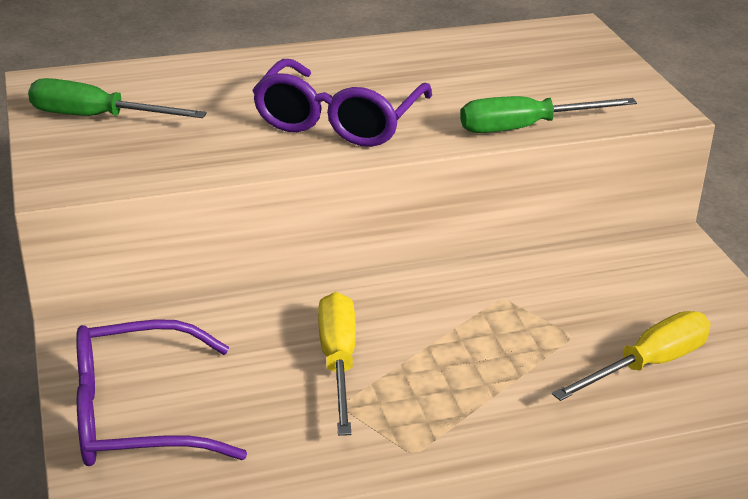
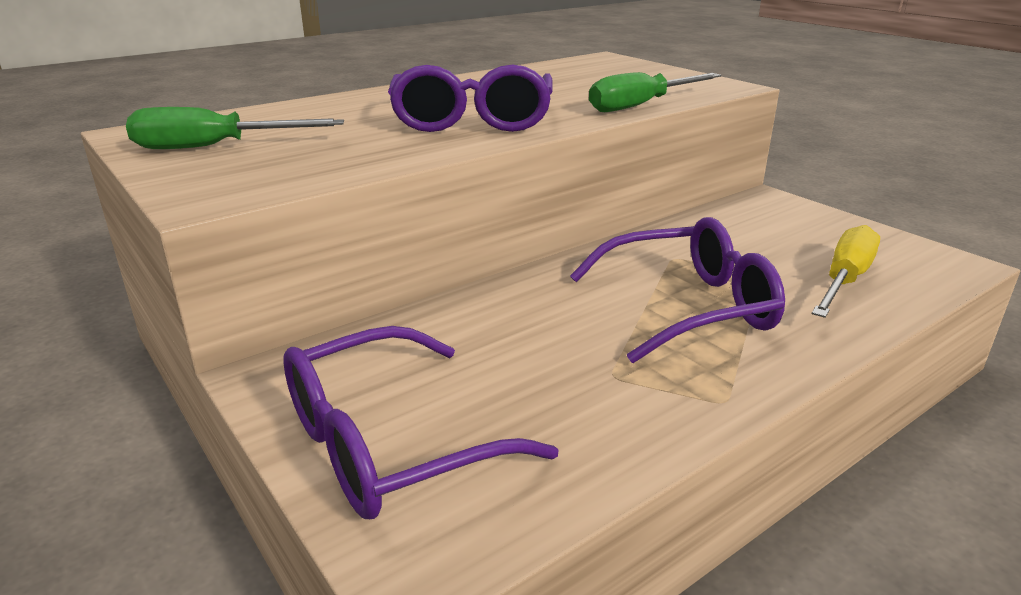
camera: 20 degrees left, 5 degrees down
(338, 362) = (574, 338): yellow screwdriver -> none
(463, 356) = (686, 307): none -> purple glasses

============

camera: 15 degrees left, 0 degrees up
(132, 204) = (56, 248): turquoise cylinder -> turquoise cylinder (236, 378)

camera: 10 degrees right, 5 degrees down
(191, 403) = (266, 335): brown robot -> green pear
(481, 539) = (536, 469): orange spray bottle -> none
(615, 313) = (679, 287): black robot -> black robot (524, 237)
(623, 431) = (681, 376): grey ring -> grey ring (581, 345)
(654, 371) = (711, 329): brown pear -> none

============

*TASK STATEMENT*. Output should match, line for line, the stretch of the material above from the line holding "camera: 20 degrees left, 5 degrees down" through the line holding "(463, 356) = (686, 307): none".

*RESULT OF THE TASK*.
camera: 20 degrees left, 5 degrees down
(338, 362) = (574, 338): yellow screwdriver -> none
(463, 356) = (686, 307): none -> purple glasses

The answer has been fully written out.